● **Assigned task**: The expected output is the full set of entries, retyped verbatim, pictures excluded.

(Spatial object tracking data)
......
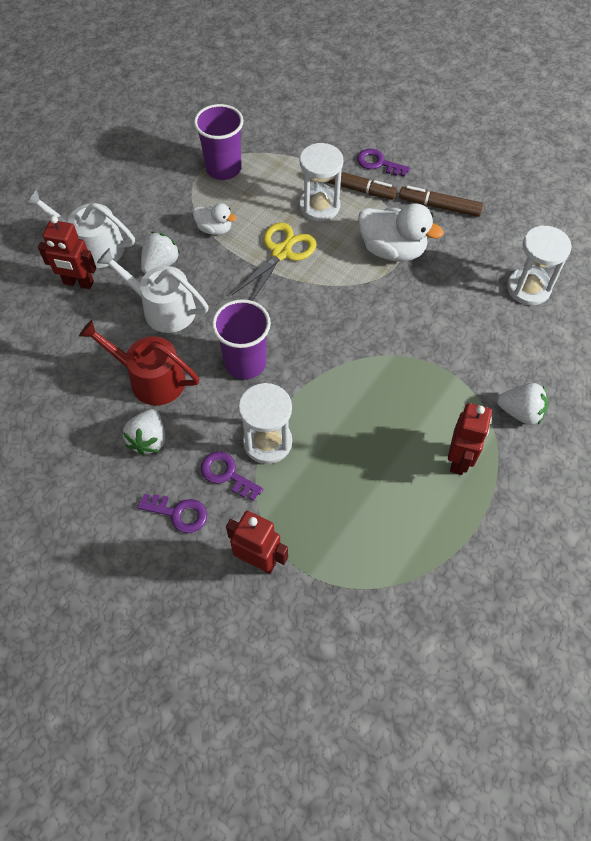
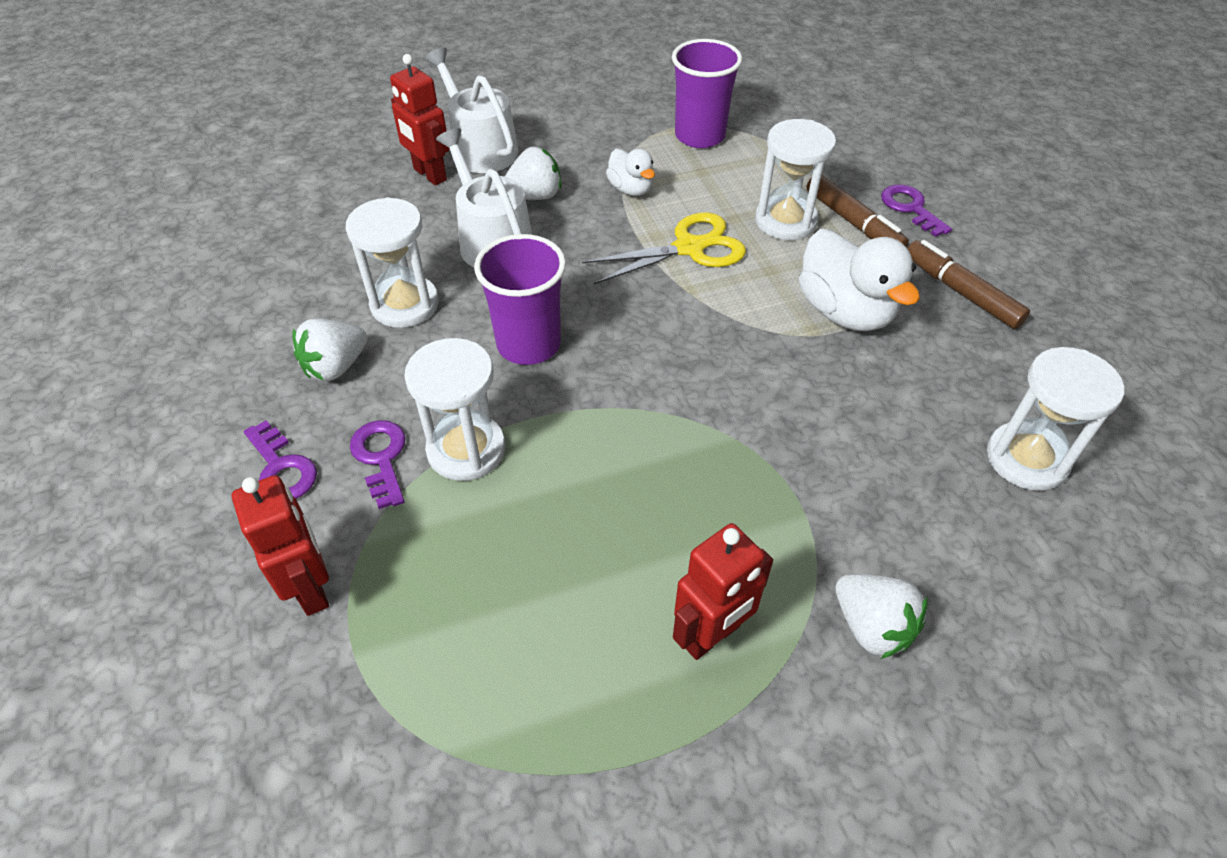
camera: 35 degrees right, 10 degrees down
(151, 379) = (405, 304): red watering can -> white hourglass

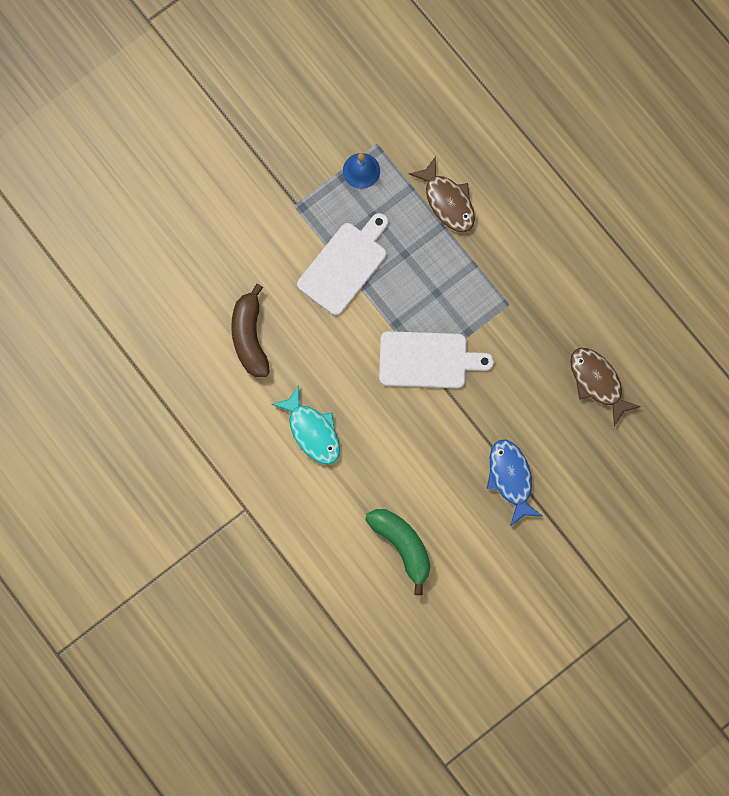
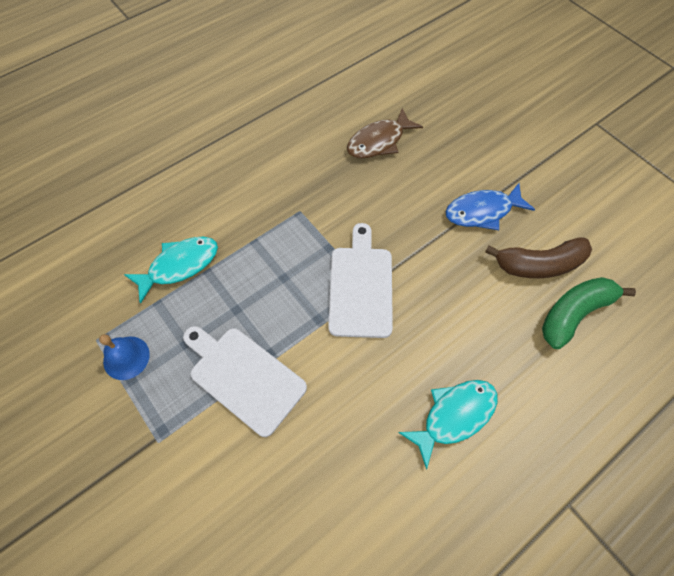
camera: 90 degrees left, 15 degrees down
(250, 337) = (334, 502): brown banana -> brown banana (539, 265)
(447, 201) = (179, 266): brown fish -> turquoise fish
......
● **Completed task**:
camera: 35 degrees right, 10 degrees down
(151, 379) = (405, 304): red watering can -> white hourglass

camera: 90 degrees left, 15 degrees down
(250, 337) = (334, 502): brown banana -> brown banana (539, 265)
(447, 201) = (179, 266): brown fish -> turquoise fish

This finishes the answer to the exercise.